Aim of the task: Using the records below, output the stretch that opens with the line containing "serce (czarny) [767,346]" and closes with the line containing "sześcian (biały) [462,181]", exactly and including both lines, with nothing more.

+ + +

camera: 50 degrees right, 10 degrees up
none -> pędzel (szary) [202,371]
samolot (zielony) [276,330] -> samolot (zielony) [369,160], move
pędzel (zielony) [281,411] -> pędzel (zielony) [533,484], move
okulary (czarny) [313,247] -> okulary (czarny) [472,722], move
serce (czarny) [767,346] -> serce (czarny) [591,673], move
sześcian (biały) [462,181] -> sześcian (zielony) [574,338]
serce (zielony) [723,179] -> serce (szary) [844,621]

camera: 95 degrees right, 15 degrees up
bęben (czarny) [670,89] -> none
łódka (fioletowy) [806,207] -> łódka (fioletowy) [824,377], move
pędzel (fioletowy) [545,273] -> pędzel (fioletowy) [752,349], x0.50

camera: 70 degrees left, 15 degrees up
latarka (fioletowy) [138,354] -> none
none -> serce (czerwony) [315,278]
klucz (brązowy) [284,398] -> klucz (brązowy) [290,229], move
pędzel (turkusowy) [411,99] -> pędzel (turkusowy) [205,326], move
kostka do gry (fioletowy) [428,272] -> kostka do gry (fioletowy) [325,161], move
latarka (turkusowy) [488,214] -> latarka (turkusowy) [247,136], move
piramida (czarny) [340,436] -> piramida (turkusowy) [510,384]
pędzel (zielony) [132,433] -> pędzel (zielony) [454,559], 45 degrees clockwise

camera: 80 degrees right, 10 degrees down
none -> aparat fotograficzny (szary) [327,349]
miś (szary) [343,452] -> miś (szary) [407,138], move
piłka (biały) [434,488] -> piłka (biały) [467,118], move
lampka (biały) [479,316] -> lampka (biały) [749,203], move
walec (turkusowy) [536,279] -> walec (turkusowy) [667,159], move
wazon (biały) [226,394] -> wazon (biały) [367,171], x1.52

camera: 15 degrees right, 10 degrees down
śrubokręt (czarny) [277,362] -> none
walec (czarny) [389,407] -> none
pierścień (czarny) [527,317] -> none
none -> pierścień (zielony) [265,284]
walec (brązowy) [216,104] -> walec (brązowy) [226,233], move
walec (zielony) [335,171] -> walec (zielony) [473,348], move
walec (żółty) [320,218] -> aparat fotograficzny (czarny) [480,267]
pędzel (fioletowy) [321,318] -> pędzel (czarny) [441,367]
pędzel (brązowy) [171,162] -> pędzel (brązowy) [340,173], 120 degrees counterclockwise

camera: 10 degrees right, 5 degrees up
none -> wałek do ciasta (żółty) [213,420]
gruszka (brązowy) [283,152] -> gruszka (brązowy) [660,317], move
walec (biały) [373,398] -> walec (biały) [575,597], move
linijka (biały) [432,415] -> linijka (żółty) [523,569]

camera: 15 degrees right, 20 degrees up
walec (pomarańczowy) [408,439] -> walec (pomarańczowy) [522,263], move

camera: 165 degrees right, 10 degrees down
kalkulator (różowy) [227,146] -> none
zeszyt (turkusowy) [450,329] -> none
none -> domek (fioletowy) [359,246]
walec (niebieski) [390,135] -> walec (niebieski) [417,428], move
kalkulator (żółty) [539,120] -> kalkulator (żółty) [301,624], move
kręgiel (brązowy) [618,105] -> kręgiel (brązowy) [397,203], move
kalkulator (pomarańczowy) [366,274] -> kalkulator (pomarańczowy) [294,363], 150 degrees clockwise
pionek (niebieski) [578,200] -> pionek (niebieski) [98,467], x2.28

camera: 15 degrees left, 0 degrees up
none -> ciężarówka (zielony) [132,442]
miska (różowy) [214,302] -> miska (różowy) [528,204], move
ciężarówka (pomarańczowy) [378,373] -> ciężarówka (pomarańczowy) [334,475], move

+ + +

Result:
serce (czarny) [767,346] -> serce (czarny) [591,673], move
sześcian (biały) [462,181] -> sześcian (zielony) [574,338]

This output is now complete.